::: Records provided

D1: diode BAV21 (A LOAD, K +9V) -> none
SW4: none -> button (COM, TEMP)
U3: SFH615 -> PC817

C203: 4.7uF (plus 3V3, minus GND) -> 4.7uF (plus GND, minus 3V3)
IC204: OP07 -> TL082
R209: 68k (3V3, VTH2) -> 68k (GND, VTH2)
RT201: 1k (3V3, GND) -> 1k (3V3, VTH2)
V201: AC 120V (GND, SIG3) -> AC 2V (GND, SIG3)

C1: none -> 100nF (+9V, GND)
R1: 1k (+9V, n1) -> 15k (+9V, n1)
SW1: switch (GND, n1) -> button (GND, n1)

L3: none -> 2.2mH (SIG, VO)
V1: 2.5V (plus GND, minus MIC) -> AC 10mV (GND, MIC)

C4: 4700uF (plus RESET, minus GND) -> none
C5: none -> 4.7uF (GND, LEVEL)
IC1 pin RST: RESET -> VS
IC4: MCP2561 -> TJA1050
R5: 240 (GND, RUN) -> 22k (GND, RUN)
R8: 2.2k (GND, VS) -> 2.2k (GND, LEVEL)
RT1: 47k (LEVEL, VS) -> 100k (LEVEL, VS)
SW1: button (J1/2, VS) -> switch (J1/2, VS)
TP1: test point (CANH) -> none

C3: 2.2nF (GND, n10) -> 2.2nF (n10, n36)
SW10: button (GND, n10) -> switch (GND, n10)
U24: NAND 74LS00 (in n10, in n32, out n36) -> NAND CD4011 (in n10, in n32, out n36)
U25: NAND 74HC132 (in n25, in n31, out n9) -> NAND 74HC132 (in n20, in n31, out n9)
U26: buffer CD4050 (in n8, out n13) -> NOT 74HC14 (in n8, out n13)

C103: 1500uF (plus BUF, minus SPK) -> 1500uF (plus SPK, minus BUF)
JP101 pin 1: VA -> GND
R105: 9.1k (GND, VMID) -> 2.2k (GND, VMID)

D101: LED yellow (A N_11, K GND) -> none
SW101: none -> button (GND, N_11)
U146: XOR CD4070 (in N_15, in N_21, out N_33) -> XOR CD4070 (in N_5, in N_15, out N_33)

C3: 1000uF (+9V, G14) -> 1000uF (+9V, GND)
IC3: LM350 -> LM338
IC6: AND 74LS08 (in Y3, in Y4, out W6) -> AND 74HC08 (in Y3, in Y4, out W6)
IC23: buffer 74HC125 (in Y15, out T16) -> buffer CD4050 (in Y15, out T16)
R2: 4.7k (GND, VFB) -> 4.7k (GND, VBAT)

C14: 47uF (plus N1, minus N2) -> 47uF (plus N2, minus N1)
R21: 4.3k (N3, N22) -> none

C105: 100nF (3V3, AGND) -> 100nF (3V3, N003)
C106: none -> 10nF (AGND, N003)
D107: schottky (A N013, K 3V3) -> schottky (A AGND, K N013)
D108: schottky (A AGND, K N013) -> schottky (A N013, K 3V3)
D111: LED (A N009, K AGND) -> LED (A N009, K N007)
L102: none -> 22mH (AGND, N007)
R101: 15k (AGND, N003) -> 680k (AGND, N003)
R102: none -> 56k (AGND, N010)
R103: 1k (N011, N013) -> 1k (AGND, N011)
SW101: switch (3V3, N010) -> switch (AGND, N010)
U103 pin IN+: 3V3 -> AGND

::::::

Repeat the listing exactly, keeping every word in place.

D1: diode BAV21 (A LOAD, K +9V) -> none
SW4: none -> button (COM, TEMP)
U3: SFH615 -> PC817

C203: 4.7uF (plus 3V3, minus GND) -> 4.7uF (plus GND, minus 3V3)
IC204: OP07 -> TL082
R209: 68k (3V3, VTH2) -> 68k (GND, VTH2)
RT201: 1k (3V3, GND) -> 1k (3V3, VTH2)
V201: AC 120V (GND, SIG3) -> AC 2V (GND, SIG3)

C1: none -> 100nF (+9V, GND)
R1: 1k (+9V, n1) -> 15k (+9V, n1)
SW1: switch (GND, n1) -> button (GND, n1)

L3: none -> 2.2mH (SIG, VO)
V1: 2.5V (plus GND, minus MIC) -> AC 10mV (GND, MIC)

C4: 4700uF (plus RESET, minus GND) -> none
C5: none -> 4.7uF (GND, LEVEL)
IC1 pin RST: RESET -> VS
IC4: MCP2561 -> TJA1050
R5: 240 (GND, RUN) -> 22k (GND, RUN)
R8: 2.2k (GND, VS) -> 2.2k (GND, LEVEL)
RT1: 47k (LEVEL, VS) -> 100k (LEVEL, VS)
SW1: button (J1/2, VS) -> switch (J1/2, VS)
TP1: test point (CANH) -> none

C3: 2.2nF (GND, n10) -> 2.2nF (n10, n36)
SW10: button (GND, n10) -> switch (GND, n10)
U24: NAND 74LS00 (in n10, in n32, out n36) -> NAND CD4011 (in n10, in n32, out n36)
U25: NAND 74HC132 (in n25, in n31, out n9) -> NAND 74HC132 (in n20, in n31, out n9)
U26: buffer CD4050 (in n8, out n13) -> NOT 74HC14 (in n8, out n13)

C103: 1500uF (plus BUF, minus SPK) -> 1500uF (plus SPK, minus BUF)
JP101 pin 1: VA -> GND
R105: 9.1k (GND, VMID) -> 2.2k (GND, VMID)

D101: LED yellow (A N_11, K GND) -> none
SW101: none -> button (GND, N_11)
U146: XOR CD4070 (in N_15, in N_21, out N_33) -> XOR CD4070 (in N_5, in N_15, out N_33)

C3: 1000uF (+9V, G14) -> 1000uF (+9V, GND)
IC3: LM350 -> LM338
IC6: AND 74LS08 (in Y3, in Y4, out W6) -> AND 74HC08 (in Y3, in Y4, out W6)
IC23: buffer 74HC125 (in Y15, out T16) -> buffer CD4050 (in Y15, out T16)
R2: 4.7k (GND, VFB) -> 4.7k (GND, VBAT)

C14: 47uF (plus N1, minus N2) -> 47uF (plus N2, minus N1)
R21: 4.3k (N3, N22) -> none

C105: 100nF (3V3, AGND) -> 100nF (3V3, N003)
C106: none -> 10nF (AGND, N003)
D107: schottky (A N013, K 3V3) -> schottky (A AGND, K N013)
D108: schottky (A AGND, K N013) -> schottky (A N013, K 3V3)
D111: LED (A N009, K AGND) -> LED (A N009, K N007)
L102: none -> 22mH (AGND, N007)
R101: 15k (AGND, N003) -> 680k (AGND, N003)
R102: none -> 56k (AGND, N010)
R103: 1k (N011, N013) -> 1k (AGND, N011)
SW101: switch (3V3, N010) -> switch (AGND, N010)
U103 pin IN+: 3V3 -> AGND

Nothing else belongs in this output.